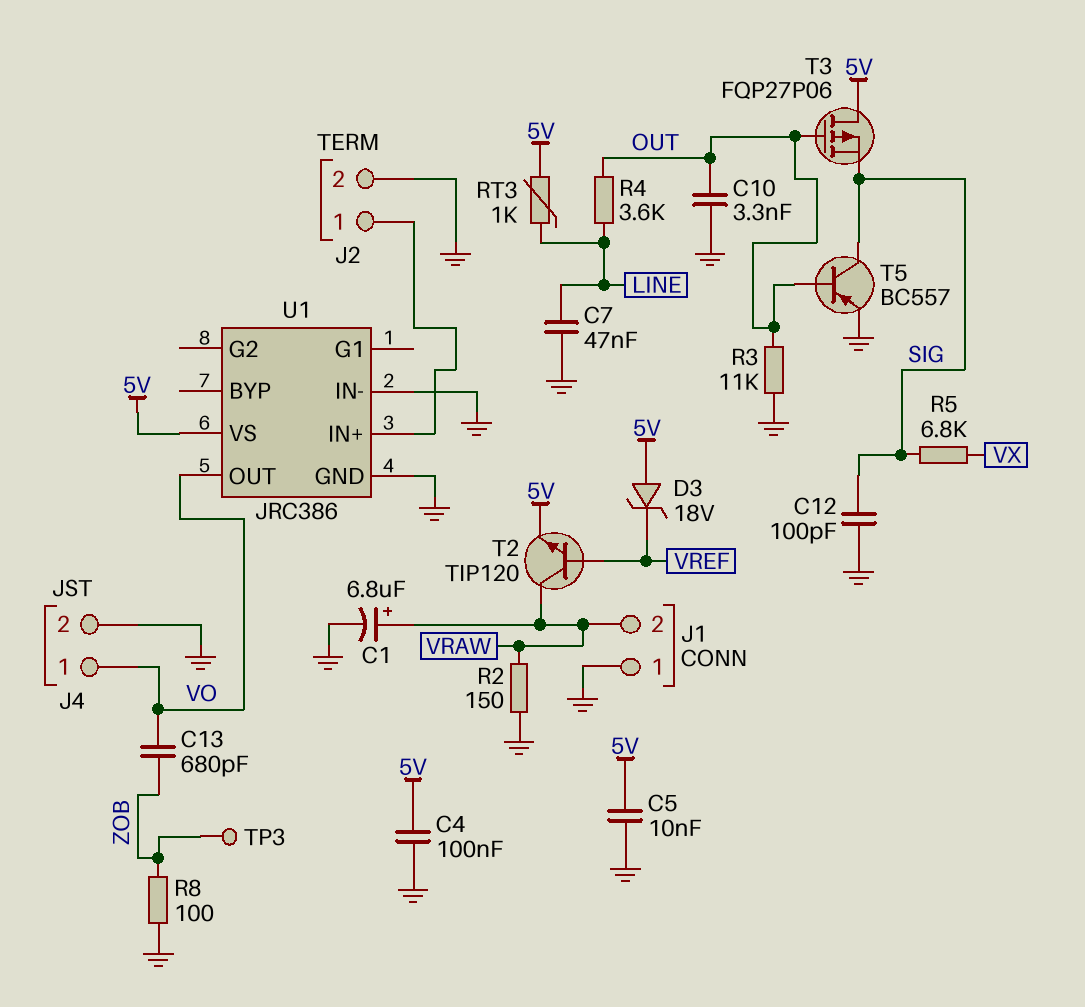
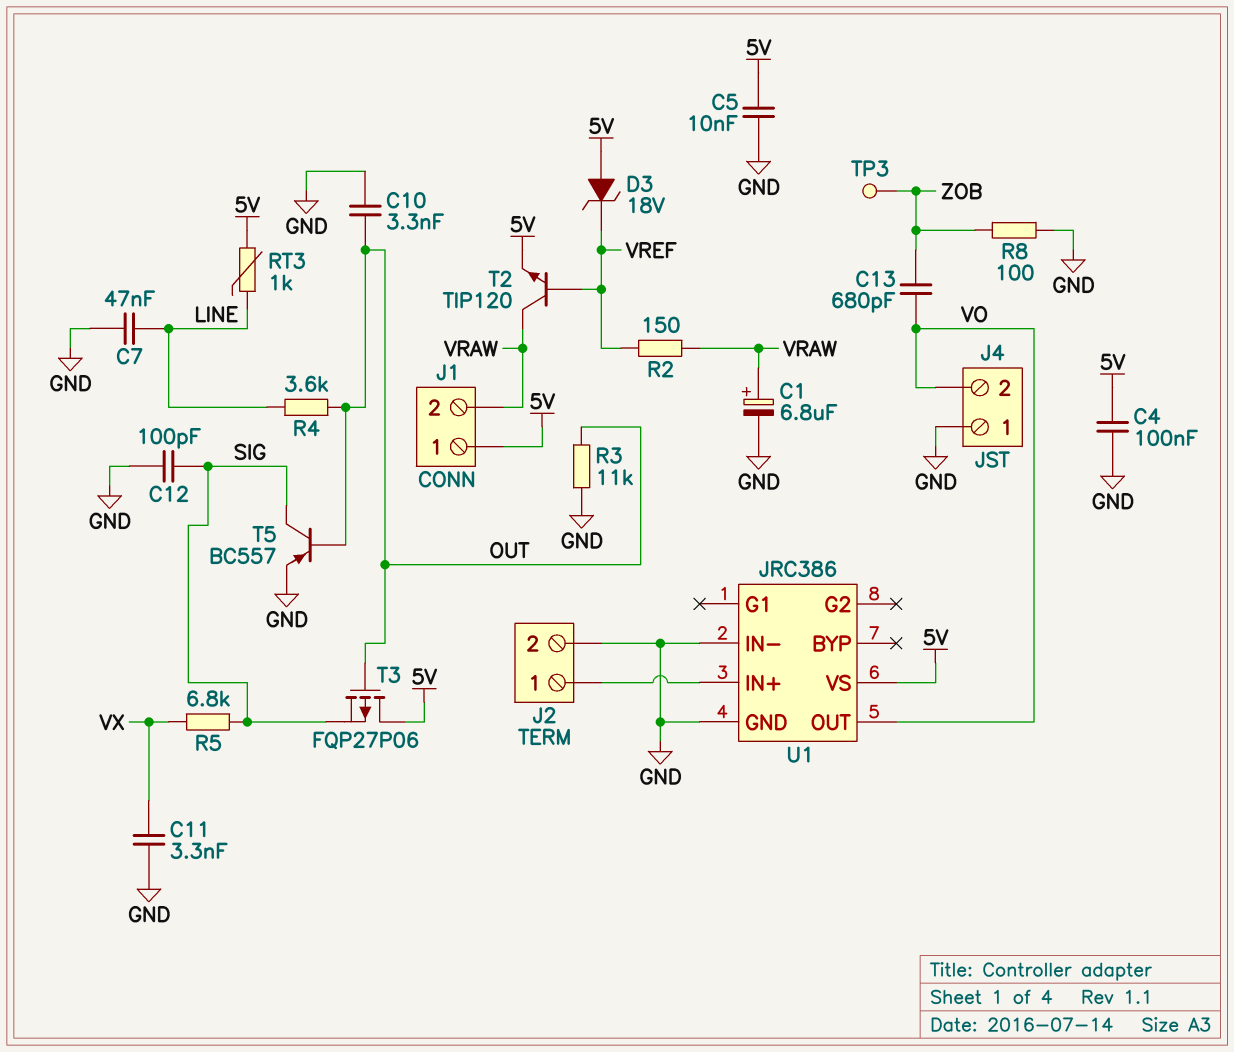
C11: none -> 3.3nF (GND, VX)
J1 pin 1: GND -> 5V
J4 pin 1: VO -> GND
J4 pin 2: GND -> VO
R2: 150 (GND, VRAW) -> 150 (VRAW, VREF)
● ● ● ● ●
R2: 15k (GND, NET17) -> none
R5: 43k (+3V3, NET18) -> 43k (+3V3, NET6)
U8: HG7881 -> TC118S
● ● ● ● ●
DESCRIPTION OF THE TASK: Which lines above contain the word "none"? Copy all of them.

EXERCISE OUTPUT:
C11: none -> 3.3nF (GND, VX)
R2: 15k (GND, NET17) -> none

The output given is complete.